[Colored object listings]
......
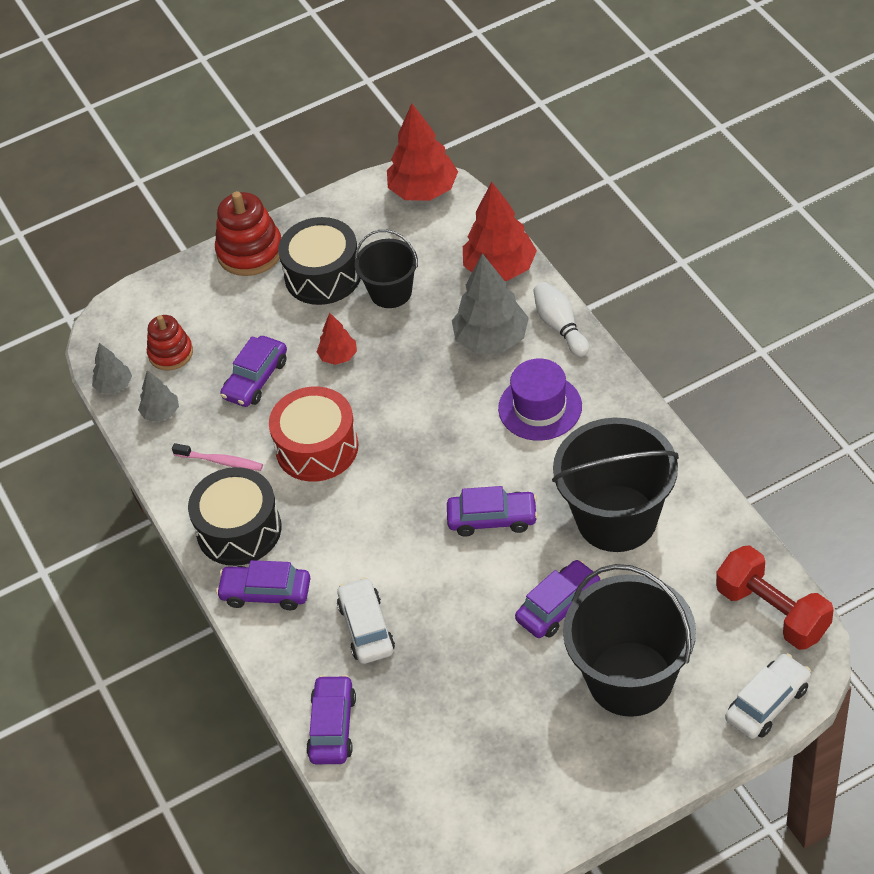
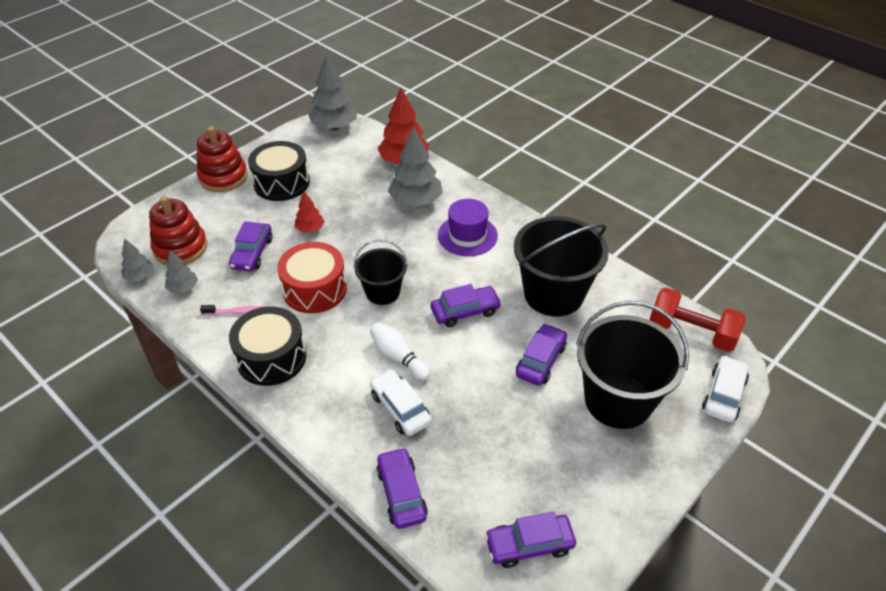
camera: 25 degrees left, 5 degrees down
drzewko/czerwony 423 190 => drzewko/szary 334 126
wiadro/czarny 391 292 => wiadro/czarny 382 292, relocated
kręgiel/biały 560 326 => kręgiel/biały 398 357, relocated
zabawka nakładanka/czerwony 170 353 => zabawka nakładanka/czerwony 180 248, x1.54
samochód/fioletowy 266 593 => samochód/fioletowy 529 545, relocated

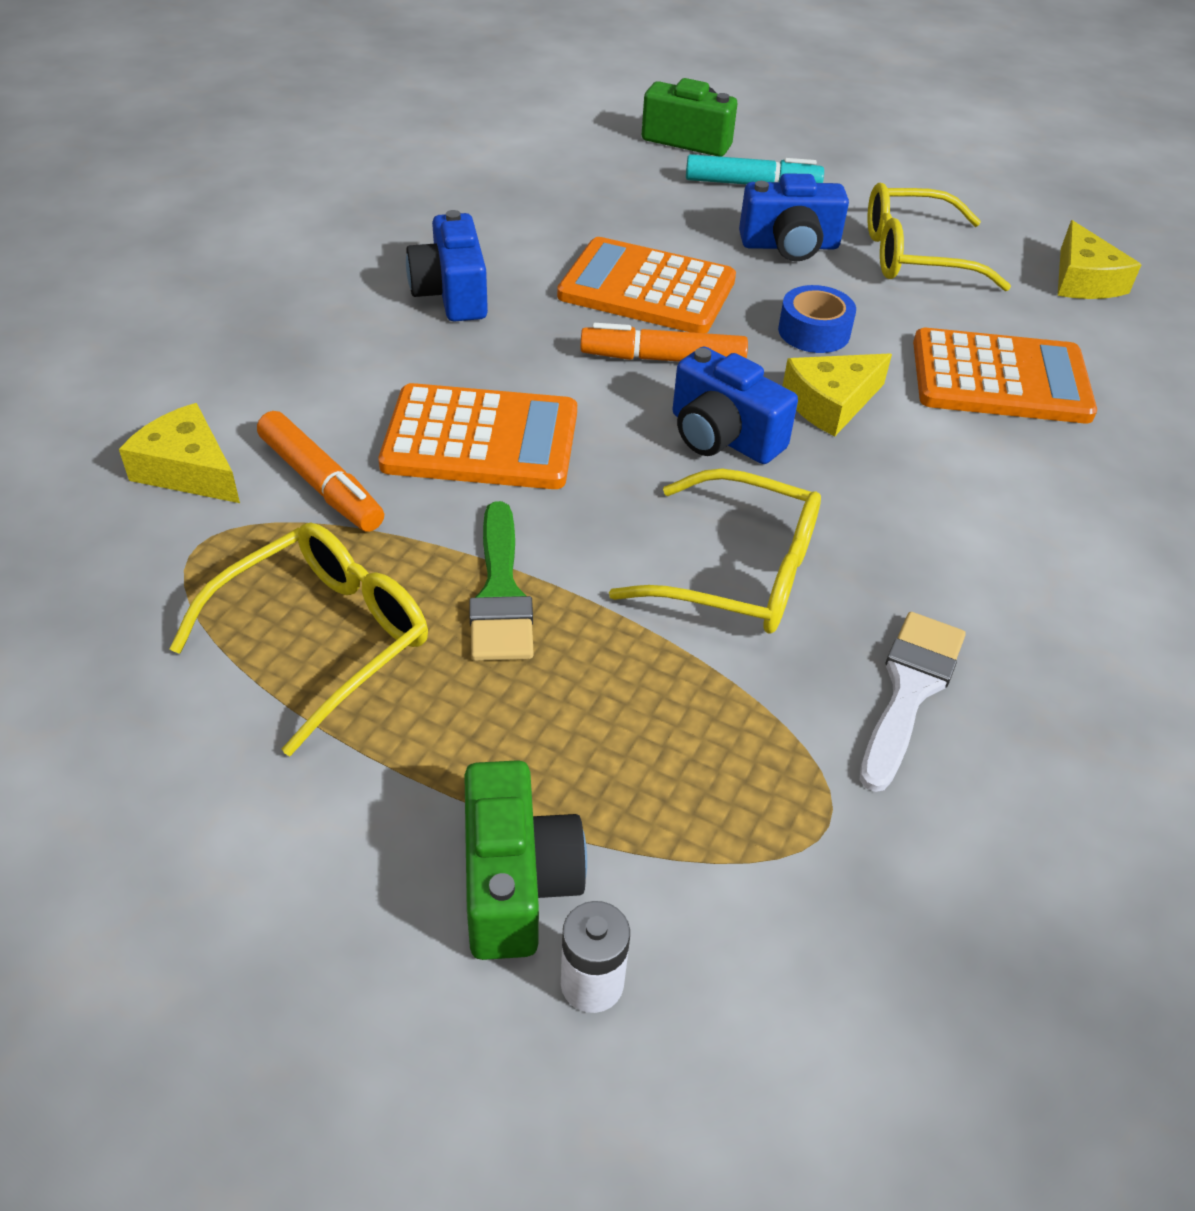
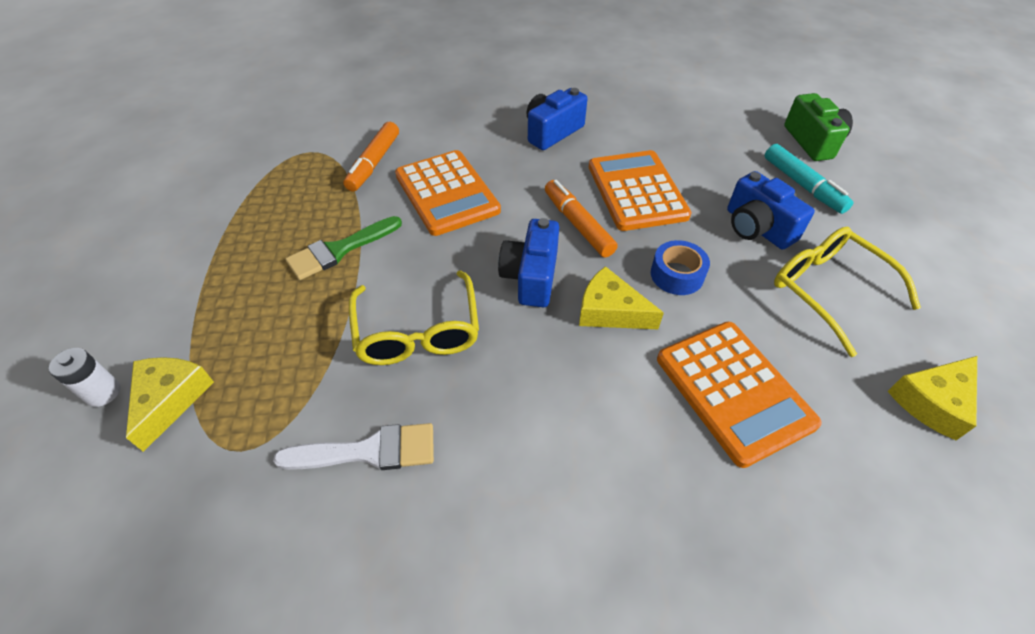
camera: 60 degrees right, 5 degrees up
ser/żółty 188 470 => ser/żółty 171 399, relocated
okulary/żółty 324 638 => nothing
aparat fotograficzny/zielony 516 882 => nothing

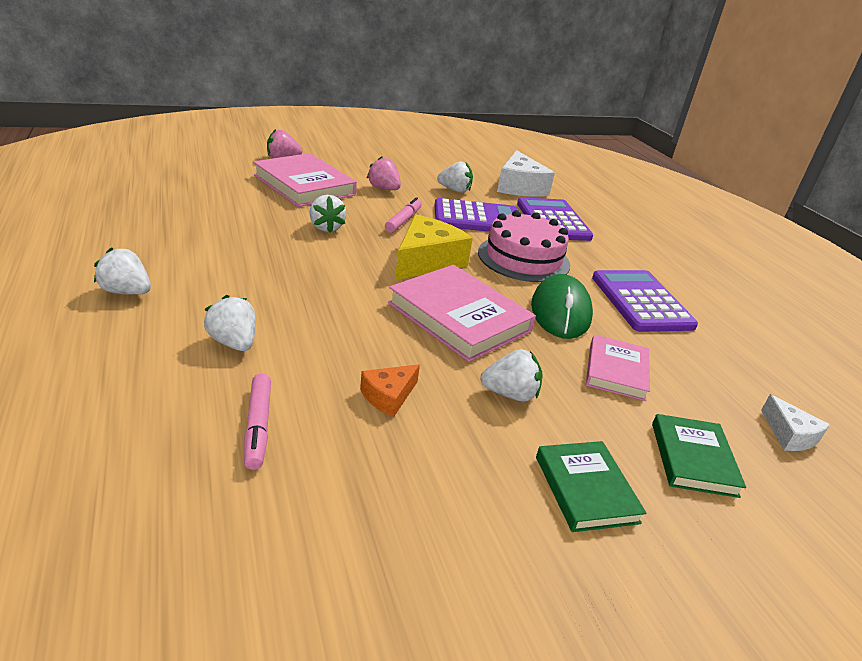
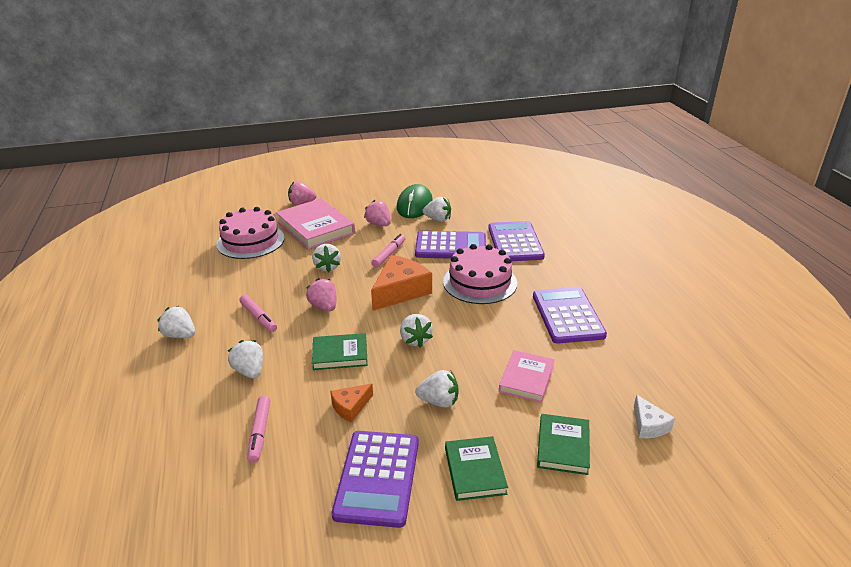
camera: 10 degrees right, 0 degrees up
ser/biały 519 187 => nothing
ser/żółty 426 261 => ser/pomarańczowy 400 291
książka/różowy 459 317 => truskawka/biały 415 340
myszka/zielony 560 311 => myszka/zielony 414 205, relocated
nothing => tort/różowy 250 241
nothing => truskawka/różowy 324 306
nothing => flamaster/różowy 258 317
nothing => książka/zielony 340 354
nothing => kalkulator/fioletowy 378 478

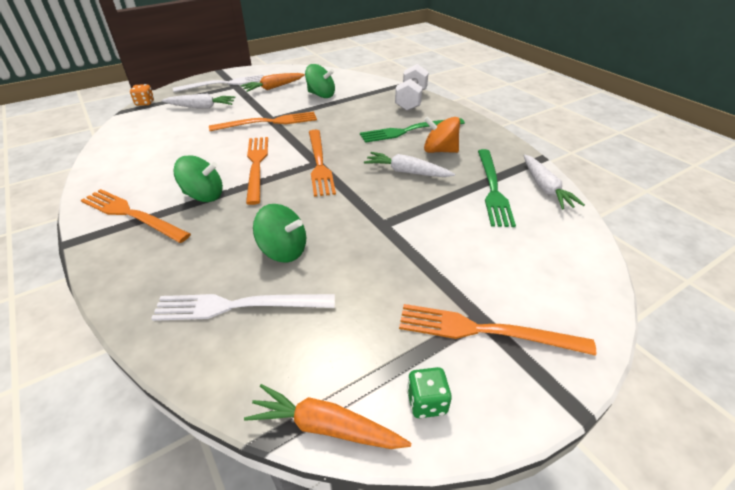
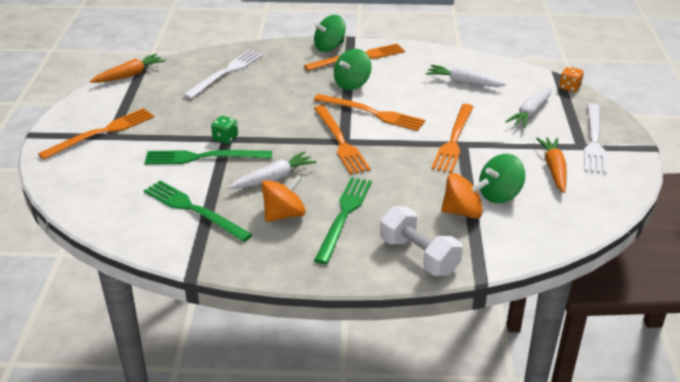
camera: 125 degrees right, 5 degrees down
widelec/pomarańczowy 319 164 => widelec/pomarańczowy 340 141, 135 degrees counterclockwise
marchewka/biały 545 188 => marchewka/biały 463 82, relocated
bączek/zielony 283 250 => bączek/zielony 329 47, relocated
kostka do gry/zielony 426 402 => kostka do gry/zielony 225 138, relocated
nothing => widelec/zielony 203 157
nothing => bączek/pomarańczowy 462 212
......
> _ASSIGNED TASK_
Go to the line that contains "samochód/fioletowy 266 593" and copy exactly from there through the last line of the records above, both included. Omit pictures.

> _ANSWER AREA_
samochód/fioletowy 266 593 => samochód/fioletowy 529 545, relocated

camera: 60 degrees right, 5 degrees up
ser/żółty 188 470 => ser/żółty 171 399, relocated
okulary/żółty 324 638 => nothing
aparat fotograficzny/zielony 516 882 => nothing

camera: 10 degrees right, 0 degrees up
ser/biały 519 187 => nothing
ser/żółty 426 261 => ser/pomarańczowy 400 291
książka/różowy 459 317 => truskawka/biały 415 340
myszka/zielony 560 311 => myszka/zielony 414 205, relocated
nothing => tort/różowy 250 241
nothing => truskawka/różowy 324 306
nothing => flamaster/różowy 258 317
nothing => książka/zielony 340 354
nothing => kalkulator/fioletowy 378 478

camera: 125 degrees right, 5 degrees down
widelec/pomarańczowy 319 164 => widelec/pomarańczowy 340 141, 135 degrees counterclockwise
marchewka/biały 545 188 => marchewka/biały 463 82, relocated
bączek/zielony 283 250 => bączek/zielony 329 47, relocated
kostka do gry/zielony 426 402 => kostka do gry/zielony 225 138, relocated
nothing => widelec/zielony 203 157
nothing => bączek/pomarańczowy 462 212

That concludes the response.